**Exercise material:**
◇ ◇ ◇ ◇ ◇
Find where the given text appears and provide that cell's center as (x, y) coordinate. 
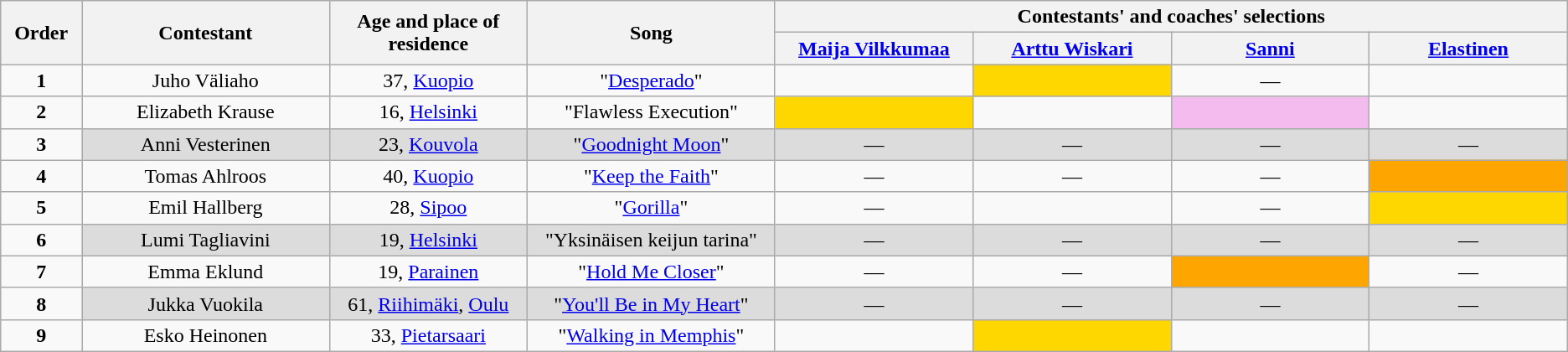
Song (652, 33)
"Yksinäisen keijun tarina" (652, 240)
23, Kouvola (428, 144)
Arttu Wiskari (1072, 49)
Juho Väliaho (206, 80)
Contestant (206, 33)
8 (42, 303)
3 (42, 144)
Order (42, 33)
"Flawless Execution" (652, 112)
Maija Vilkkumaa (874, 49)
Contestants' and coaches' selections (1171, 17)
"Keep the Faith" (652, 176)
Anni Vesterinen (206, 144)
Esko Heinonen (206, 335)
"Desperado" (652, 80)
40, Kuopio (428, 176)
19, Helsinki (428, 240)
19, Parainen (428, 271)
"Goodnight Moon" (652, 144)
4 (42, 176)
Jukka Vuokila (206, 303)
37, Kuopio (428, 80)
1 (42, 80)
Emil Hallberg (206, 208)
Emma Eklund (206, 271)
"Hold Me Closer" (652, 271)
61, Riihimäki, Oulu (428, 303)
7 (42, 271)
Age and place of residence (428, 33)
"Walking in Memphis" (652, 335)
Tomas Ahlroos (206, 176)
Elastinen (1469, 49)
9 (42, 335)
"You'll Be in My Heart" (652, 303)
5 (42, 208)
16, Helsinki (428, 112)
"Gorilla" (652, 208)
33, Pietarsaari (428, 335)
28, Sipoo (428, 208)
Elizabeth Krause (206, 112)
Sanni (1270, 49)
2 (42, 112)
6 (42, 240)
Lumi Tagliavini (206, 240)
Return (X, Y) of the center of cell containing provided text 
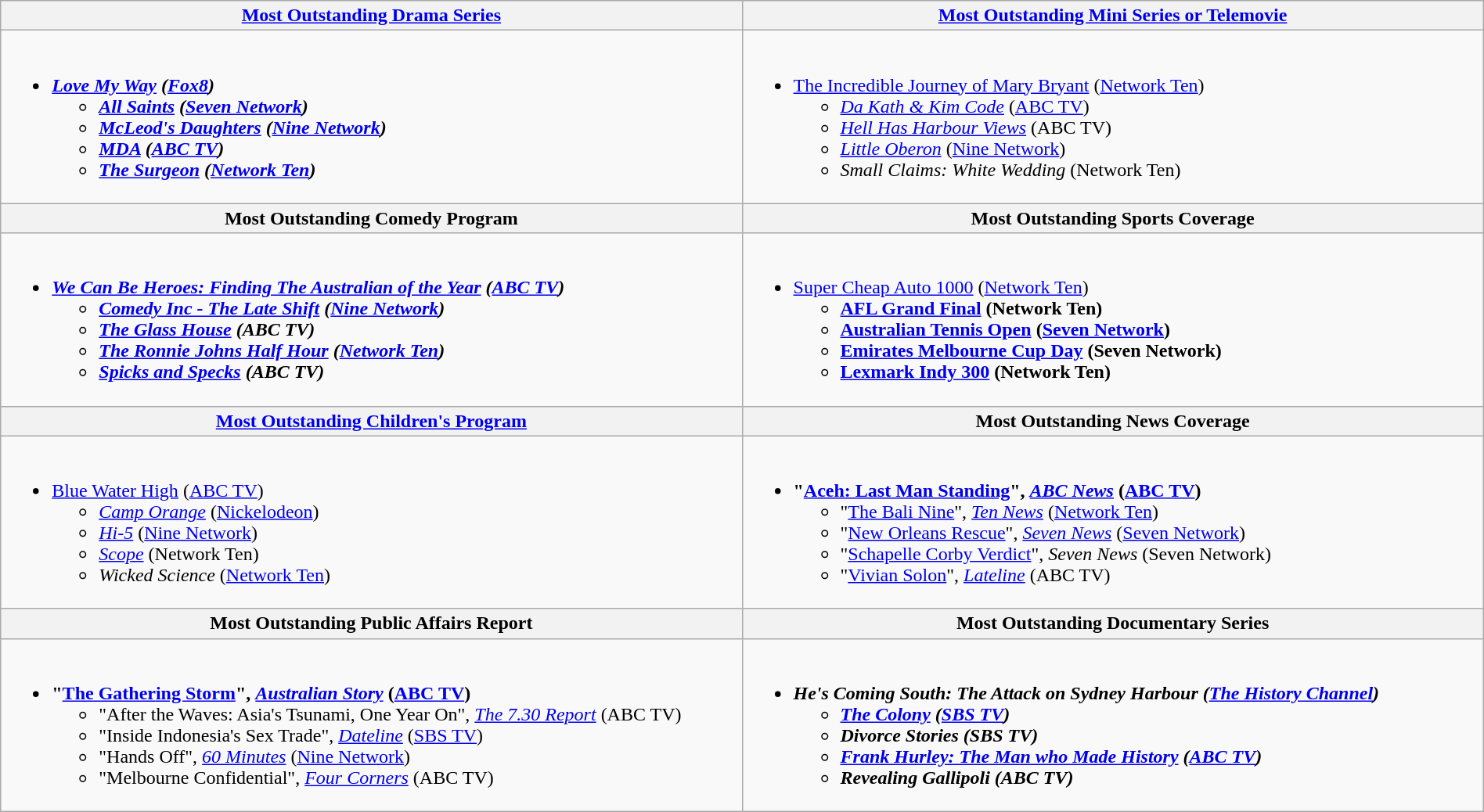
Most Outstanding Comedy Program (371, 218)
Blue Water High (ABC TV)Camp Orange (Nickelodeon)Hi-5 (Nine Network)Scope (Network Ten)Wicked Science (Network Ten) (371, 523)
Most Outstanding Documentary Series (1113, 624)
Most Outstanding Sports Coverage (1113, 218)
Most Outstanding Public Affairs Report (371, 624)
Most Outstanding News Coverage (1113, 421)
Love My Way (Fox8)All Saints (Seven Network)McLeod's Daughters (Nine Network)MDA (ABC TV)The Surgeon (Network Ten) (371, 117)
Most Outstanding Mini Series or Telemovie (1113, 16)
Most Outstanding Drama Series (371, 16)
Most Outstanding Children's Program (371, 421)
Return (X, Y) of the center of cell containing provided text 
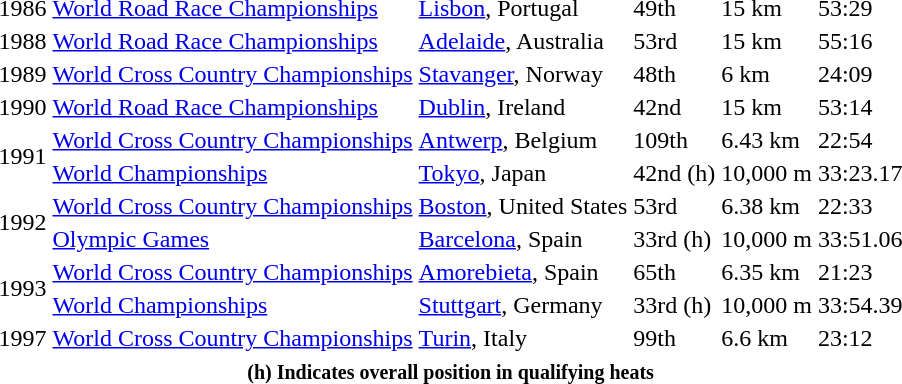
6 km (767, 74)
Olympic Games (232, 239)
Amorebieta, Spain (523, 272)
Stuttgart, Germany (523, 305)
6.35 km (767, 272)
Barcelona, Spain (523, 239)
6.43 km (767, 140)
109th (674, 140)
48th (674, 74)
6.6 km (767, 338)
Stavanger, Norway (523, 74)
Turin, Italy (523, 338)
Dublin, Ireland (523, 107)
6.38 km (767, 206)
Antwerp, Belgium (523, 140)
Tokyo, Japan (523, 173)
42nd (674, 107)
Adelaide, Australia (523, 41)
99th (674, 338)
42nd (h) (674, 173)
Boston, United States (523, 206)
65th (674, 272)
Pinpoint the cell where the given text exists, returning its [X, Y] midpoint coordinate. 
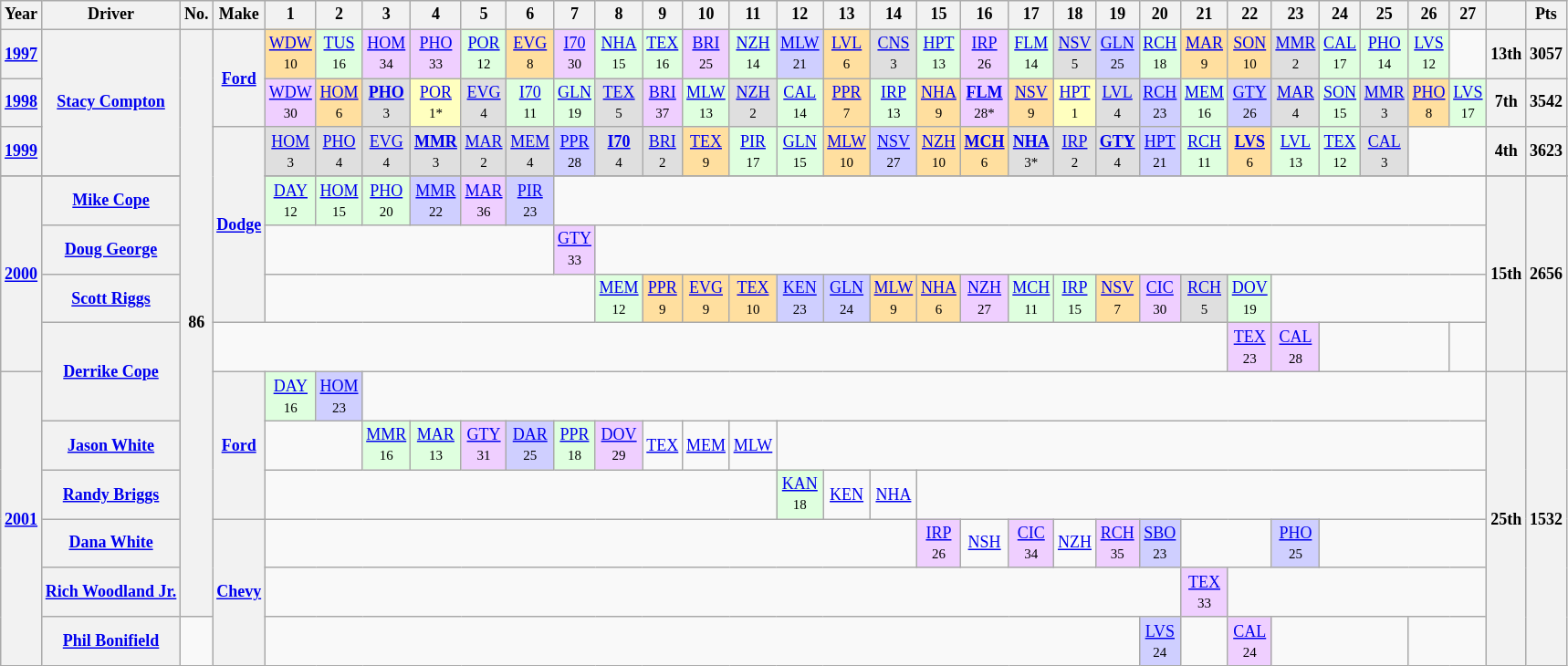
1532 [1546, 519]
PPR7 [847, 103]
23 [1296, 15]
CIC30 [1160, 298]
LVS12 [1429, 54]
LVS24 [1160, 642]
POR12 [484, 54]
NSV5 [1075, 54]
RCH23 [1160, 103]
LVL4 [1117, 103]
I7011 [530, 103]
PHO3 [387, 103]
IRP13 [893, 103]
NHA15 [619, 54]
15 [939, 15]
2 [340, 15]
GLN24 [847, 298]
RCH5 [1205, 298]
Doug George [110, 250]
MEM12 [619, 298]
8 [619, 15]
26 [1429, 15]
22 [1249, 15]
21 [1205, 15]
FLM14 [1031, 54]
WDW30 [291, 103]
PHO8 [1429, 103]
DOV29 [619, 445]
24 [1340, 15]
NHA9 [939, 103]
LVS17 [1468, 103]
DAR25 [530, 445]
RCH18 [1160, 54]
GLN15 [800, 152]
EVG8 [530, 54]
PHO4 [340, 152]
NHA3* [1031, 152]
7 [575, 15]
SBO23 [1160, 544]
HOM23 [340, 397]
MLW10 [847, 152]
EVG9 [706, 298]
Scott Riggs [110, 298]
MEM4 [530, 152]
NZH14 [752, 54]
17 [1031, 15]
Pts [1546, 15]
WDW10 [291, 54]
NSH [984, 544]
CAL24 [1249, 642]
1997 [22, 54]
12 [800, 15]
PPR28 [575, 152]
PHO20 [387, 201]
KEN23 [800, 298]
MAR4 [1296, 103]
25th [1506, 519]
CAL17 [1340, 54]
Make [239, 15]
13th [1506, 54]
BRI2 [663, 152]
10 [706, 15]
TEX [663, 445]
MMR22 [436, 201]
5 [484, 15]
PHO14 [1384, 54]
Driver [110, 15]
CAL3 [1384, 152]
LVS6 [1249, 152]
PHO33 [436, 54]
18 [1075, 15]
19 [1117, 15]
11 [752, 15]
9 [663, 15]
GLN25 [1117, 54]
TEX5 [619, 103]
TEX10 [752, 298]
POR1* [436, 103]
GTY4 [1117, 152]
BRI25 [706, 54]
DAY12 [291, 201]
4 [436, 15]
PIR17 [752, 152]
GTY26 [1249, 103]
NZH2 [752, 103]
No. [197, 15]
Randy Briggs [110, 495]
7th [1506, 103]
HOM15 [340, 201]
3542 [1546, 103]
MAR2 [484, 152]
NZH [1075, 544]
MEM [706, 445]
Year [22, 15]
DOV19 [1249, 298]
TUS16 [340, 54]
TEX23 [1249, 348]
TEX16 [663, 54]
HPT13 [939, 54]
NSV27 [893, 152]
Jason White [110, 445]
MAR36 [484, 201]
IRP2 [1075, 152]
KEN [847, 495]
CIC34 [1031, 544]
Phil Bonifield [110, 642]
NSV9 [1031, 103]
NHA [893, 495]
1998 [22, 103]
GTY33 [575, 250]
6 [530, 15]
TEX9 [706, 152]
NZH10 [939, 152]
MLW21 [800, 54]
MMR2 [1296, 54]
MAR13 [436, 445]
GTY31 [484, 445]
PIR23 [530, 201]
PPR18 [575, 445]
LVL6 [847, 54]
MAR9 [1205, 54]
HOM6 [340, 103]
MCH6 [984, 152]
14 [893, 15]
HOM3 [291, 152]
1 [291, 15]
15th [1506, 274]
27 [1468, 15]
PHO25 [1296, 544]
HPT21 [1160, 152]
NZH27 [984, 298]
DAY16 [291, 397]
Stacy Compton [110, 102]
MLW9 [893, 298]
25 [1384, 15]
3 [387, 15]
Mike Cope [110, 201]
Dana White [110, 544]
Derrike Cope [110, 372]
LVL13 [1296, 152]
NSV7 [1117, 298]
KAN18 [800, 495]
MLW13 [706, 103]
BRI37 [663, 103]
16 [984, 15]
CNS3 [893, 54]
MMR16 [387, 445]
MLW [752, 445]
Chevy [239, 593]
NHA6 [939, 298]
SON10 [1249, 54]
I7030 [575, 54]
13 [847, 15]
HOM34 [387, 54]
IRP15 [1075, 298]
Rich Woodland Jr. [110, 592]
2000 [22, 274]
3623 [1546, 152]
86 [197, 323]
PPR9 [663, 298]
HPT1 [1075, 103]
TEX12 [1340, 152]
I704 [619, 152]
4th [1506, 152]
RCH11 [1205, 152]
SON15 [1340, 103]
CAL14 [800, 103]
TEX33 [1205, 592]
2001 [22, 519]
MCH11 [1031, 298]
Dodge [239, 225]
3057 [1546, 54]
MEM16 [1205, 103]
FLM28* [984, 103]
1999 [22, 152]
20 [1160, 15]
2656 [1546, 274]
RCH35 [1117, 544]
CAL28 [1296, 348]
GLN19 [575, 103]
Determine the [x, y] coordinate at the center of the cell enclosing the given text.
◇ ◇ ◇ ◇ ◇
**Work required:**
Begin at the line that has "6 km (767, 74)" and stop after the line that has "Pinpoint the cell". Write out those lines of the records again, changing "km" to "kilometers" and leaving everything else unchanged.

**Answer to the problem:**
6 kilometers (767, 74)
Olympic Games (232, 239)
Amorebieta, Spain (523, 272)
Stuttgart, Germany (523, 305)
6.35 kilometers (767, 272)
Barcelona, Spain (523, 239)
6.43 kilometers (767, 140)
109th (674, 140)
48th (674, 74)
6.6 kilometers (767, 338)
Stavanger, Norway (523, 74)
Turin, Italy (523, 338)
Dublin, Ireland (523, 107)
6.38 kilometers (767, 206)
Antwerp, Belgium (523, 140)
Tokyo, Japan (523, 173)
42nd (674, 107)
Adelaide, Australia (523, 41)
99th (674, 338)
42nd (h) (674, 173)
Boston, United States (523, 206)
65th (674, 272)
Pinpoint the cell where the given text exists, returning its [X, Y] midpoint coordinate. 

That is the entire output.